§ PROBLEM TO SOLVE
If a line in the records below contains the word "blue", return that line.

§ SUPPLIED DATA
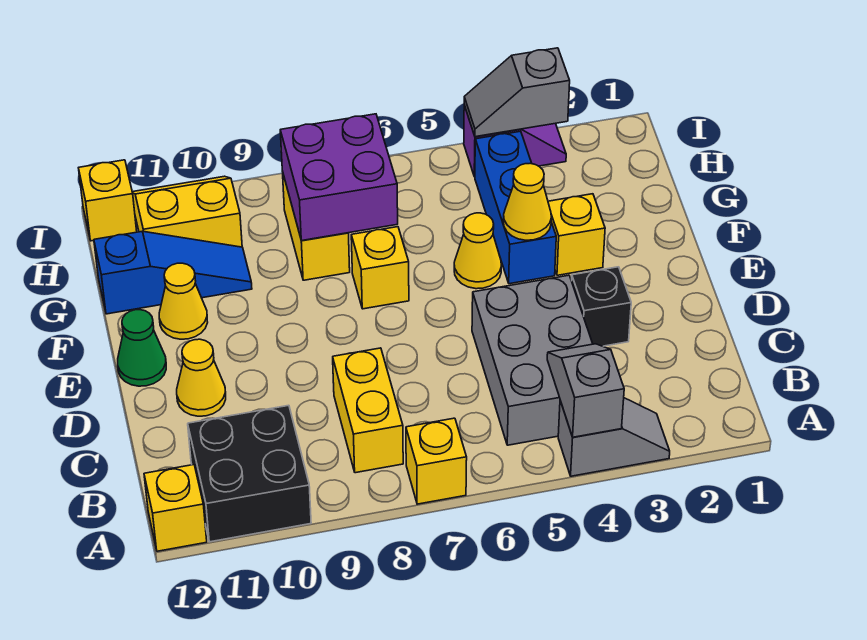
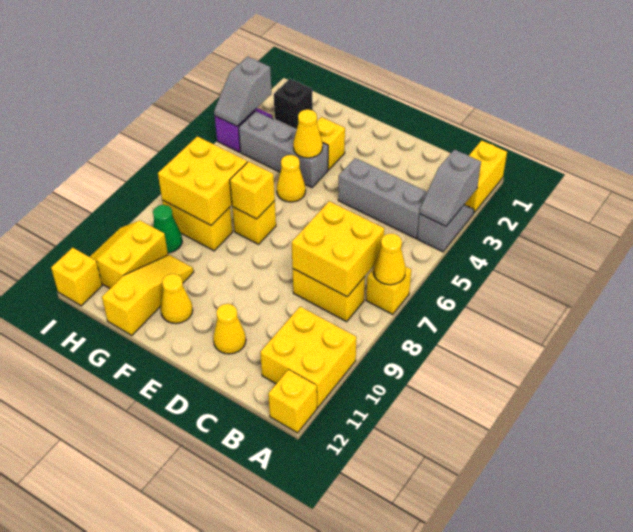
none -> yellow brick A1:A2 level 1
grey slope A4:B4 level 2 top A -> grey slope A3:A4 level 2 top 3
none -> yellow cone A7 level 2
black brick A10:B11 level 1 -> yellow brick A10:B11 level 1
grey brick B4:D5 level 1 -> grey brick B4:D4 level 1
none -> yellow brick B7:C8 level 2
black brick D3 level 1 -> black brick H2 level 1
green cone E12 level 1 -> green cone H9 level 1
blue brick F4:H4 level 1 -> grey brick F4:H4 level 1
none -> yellow brick F7 level 2
purple brick G7:H8 level 2 -> yellow brick G7:H8 level 2
blue slope G10:G12 level 1 top 12 -> yellow slope G10:G12 level 1 top 12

§ REPLY
blue brick F4:H4 level 1 -> grey brick F4:H4 level 1
blue slope G10:G12 level 1 top 12 -> yellow slope G10:G12 level 1 top 12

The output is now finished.